Task goal
For the records below, output word for word the lines from the one with "green square: (413, 173)" up to and including the one with "cyan ellipse: (35, 20) -> (54, 23), moved". No pictures.

Supplied data
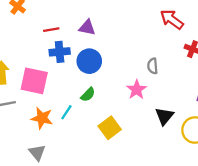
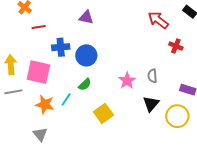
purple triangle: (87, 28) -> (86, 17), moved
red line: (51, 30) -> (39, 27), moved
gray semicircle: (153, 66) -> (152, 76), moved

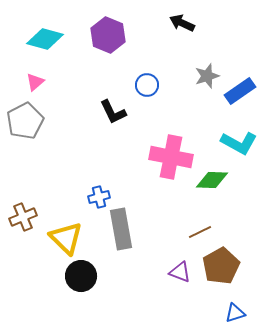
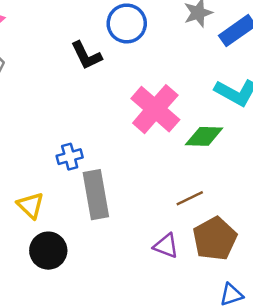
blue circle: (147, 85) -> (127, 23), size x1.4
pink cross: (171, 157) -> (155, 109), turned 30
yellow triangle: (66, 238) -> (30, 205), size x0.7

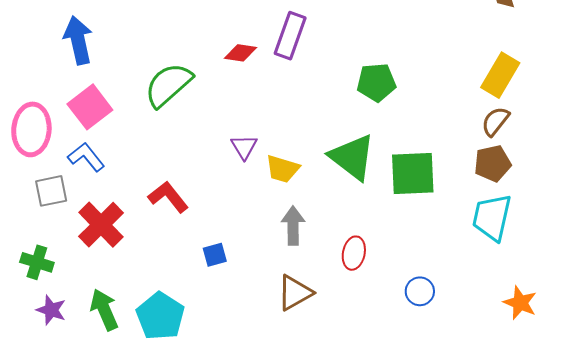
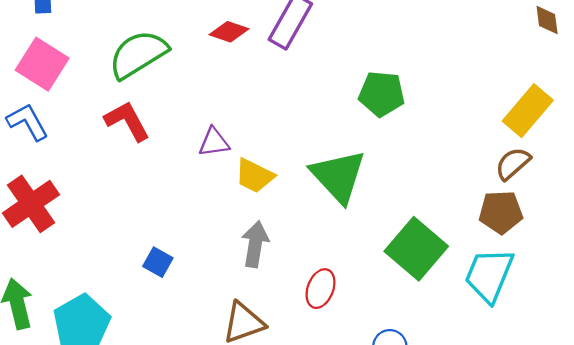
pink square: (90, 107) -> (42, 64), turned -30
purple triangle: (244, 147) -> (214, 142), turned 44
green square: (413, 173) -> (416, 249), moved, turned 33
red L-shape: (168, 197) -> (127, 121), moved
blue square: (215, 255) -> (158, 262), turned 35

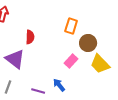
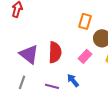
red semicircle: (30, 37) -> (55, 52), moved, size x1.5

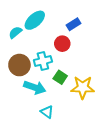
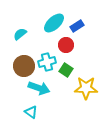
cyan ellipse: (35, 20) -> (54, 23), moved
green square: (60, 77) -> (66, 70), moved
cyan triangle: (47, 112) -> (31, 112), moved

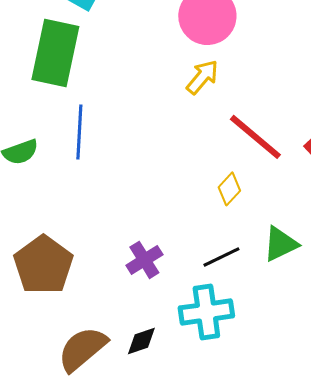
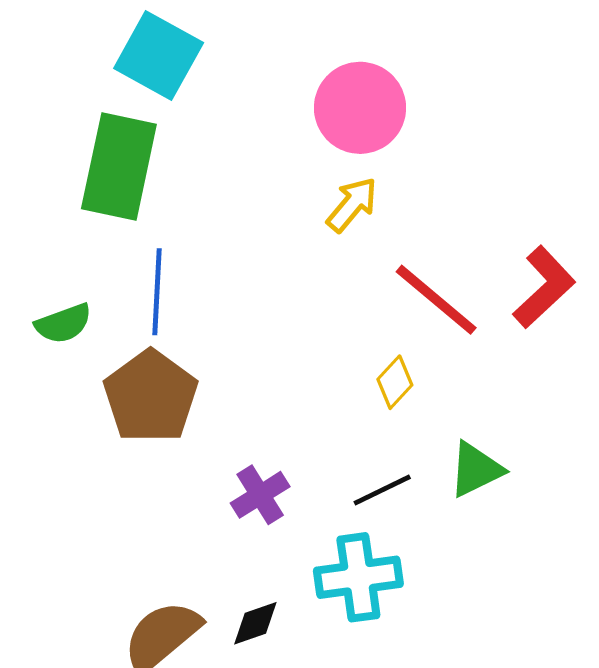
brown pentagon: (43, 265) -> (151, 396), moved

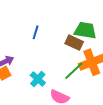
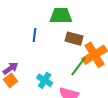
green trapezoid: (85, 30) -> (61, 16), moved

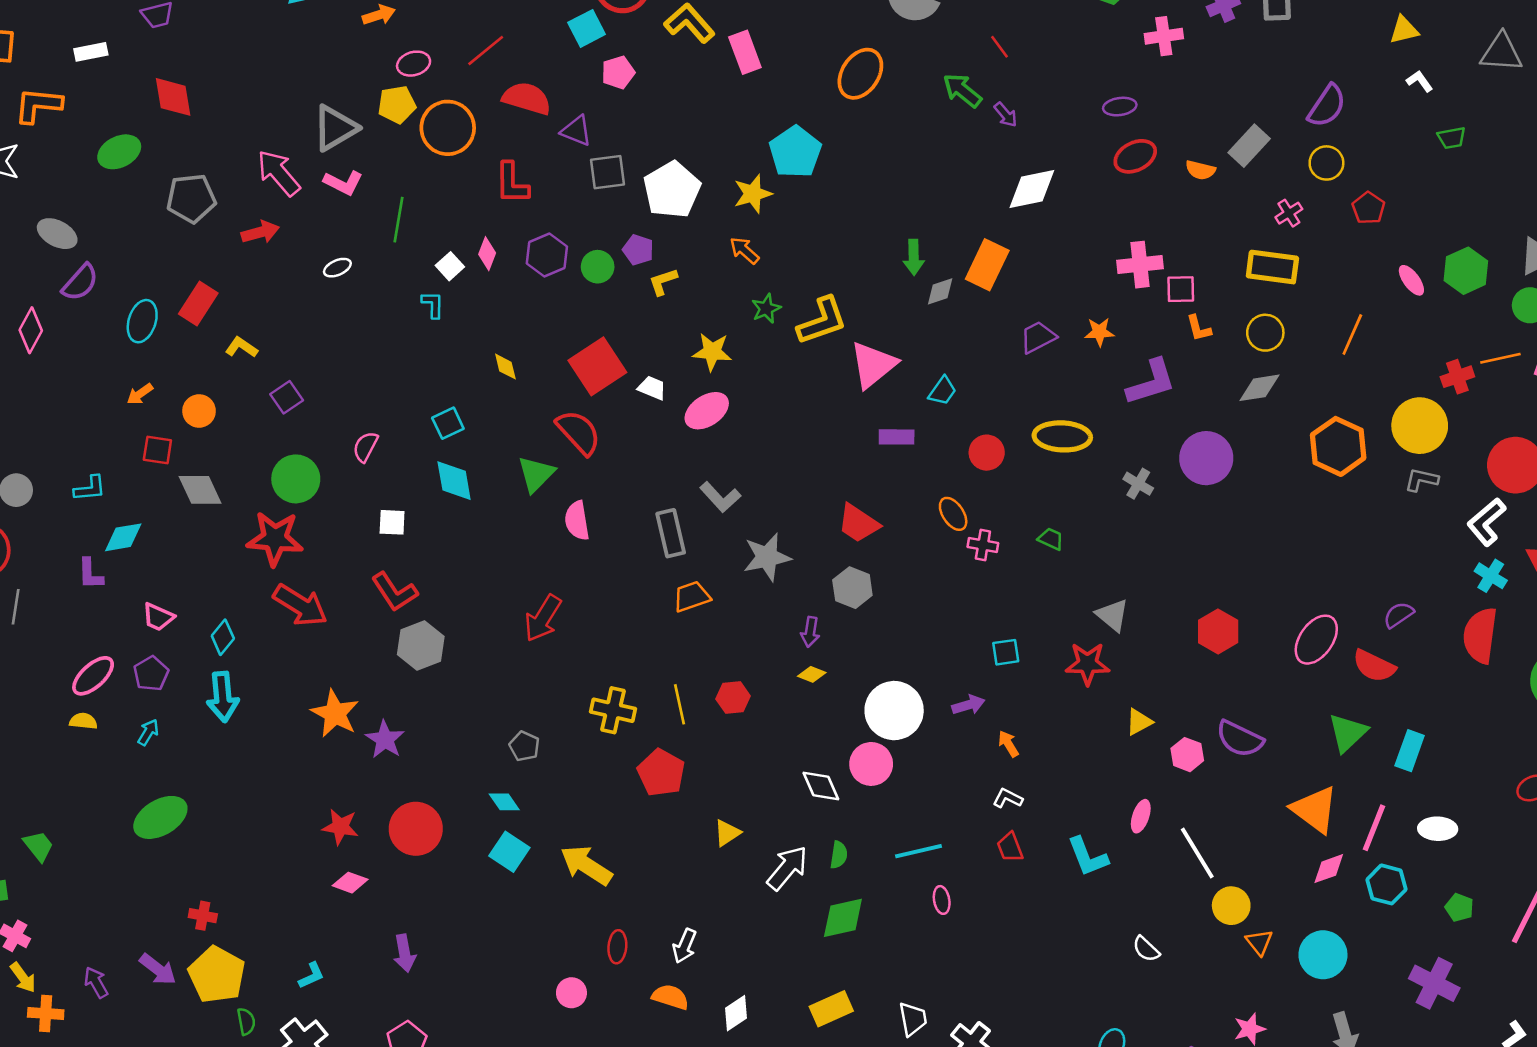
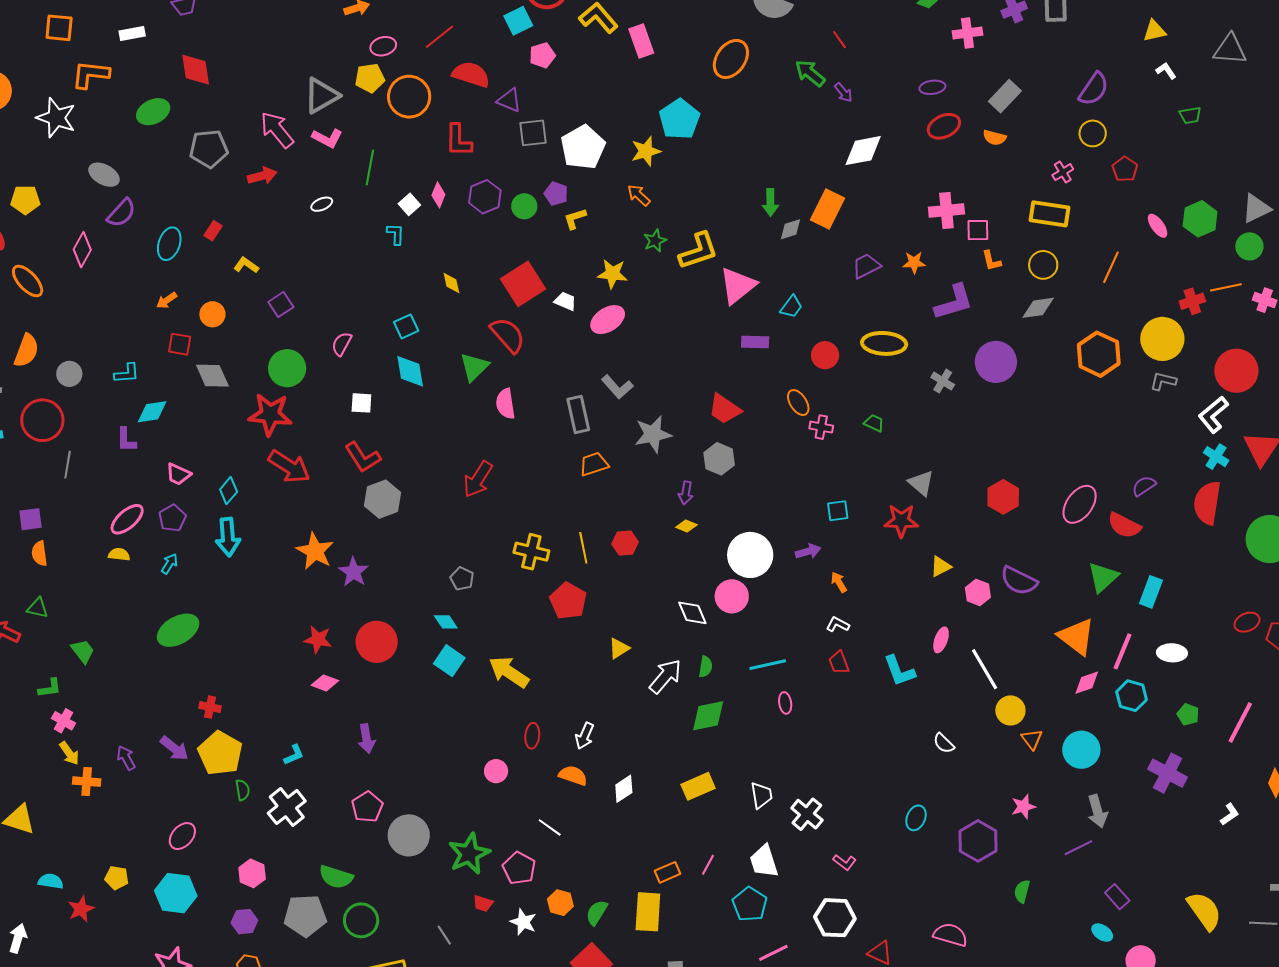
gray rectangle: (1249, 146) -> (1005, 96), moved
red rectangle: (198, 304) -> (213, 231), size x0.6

Exercise output
green square: (413, 173) -> (416, 249), moved, turned 33
red L-shape: (168, 197) -> (127, 121), moved
blue square: (215, 255) -> (158, 262), turned 35

red semicircle: (30, 37) -> (55, 52), moved, size x1.5

cyan ellipse: (35, 20) -> (54, 23), moved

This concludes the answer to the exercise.